• _Exercise aim_
Using the entries that follow, write out the line containing "camera: 50 degrees left, 20 degrees up", the line containing "(558, 352) = (722, 305): pink", and every line between them, exactly and nothing else.

• _Material provided_

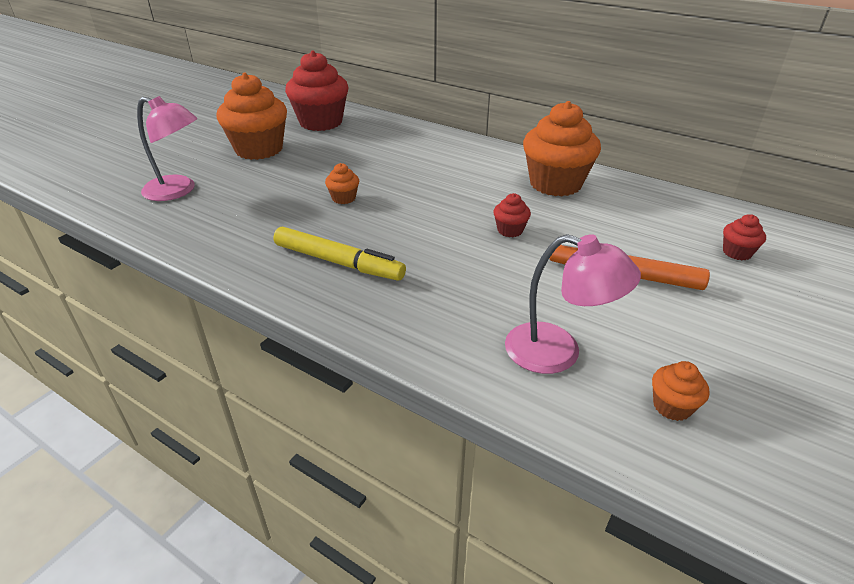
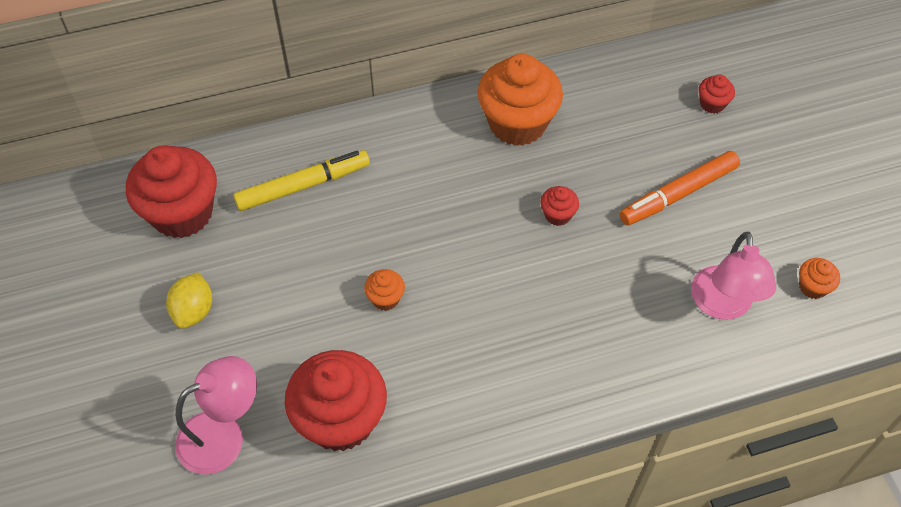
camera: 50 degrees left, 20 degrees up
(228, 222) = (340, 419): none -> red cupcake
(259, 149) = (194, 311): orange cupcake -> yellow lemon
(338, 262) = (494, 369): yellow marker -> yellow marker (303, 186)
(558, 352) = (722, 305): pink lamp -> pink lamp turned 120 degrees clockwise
---
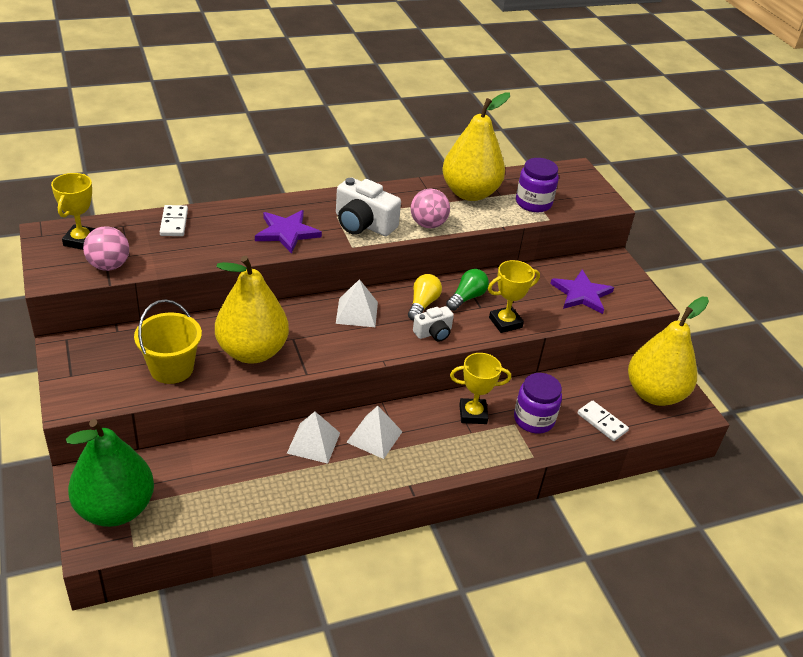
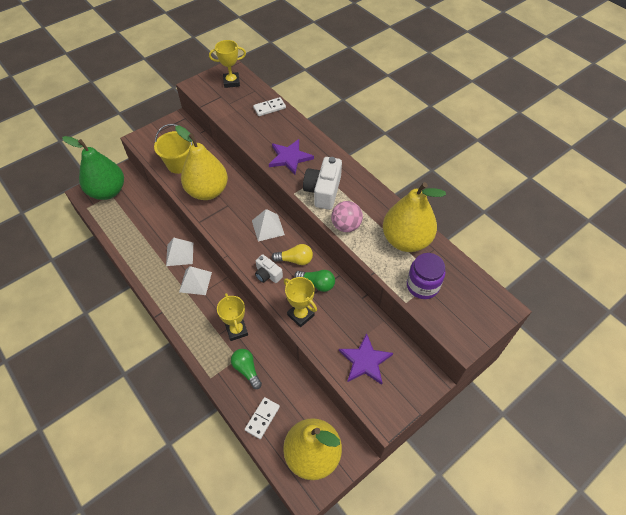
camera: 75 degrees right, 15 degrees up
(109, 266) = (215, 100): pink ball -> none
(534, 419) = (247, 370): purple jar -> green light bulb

• _Task answer_
camera: 50 degrees left, 20 degrees up
(228, 222) = (340, 419): none -> red cupcake
(259, 149) = (194, 311): orange cupcake -> yellow lemon
(338, 262) = (494, 369): yellow marker -> yellow marker (303, 186)
(558, 352) = (722, 305): pink lamp -> pink lamp turned 120 degrees clockwise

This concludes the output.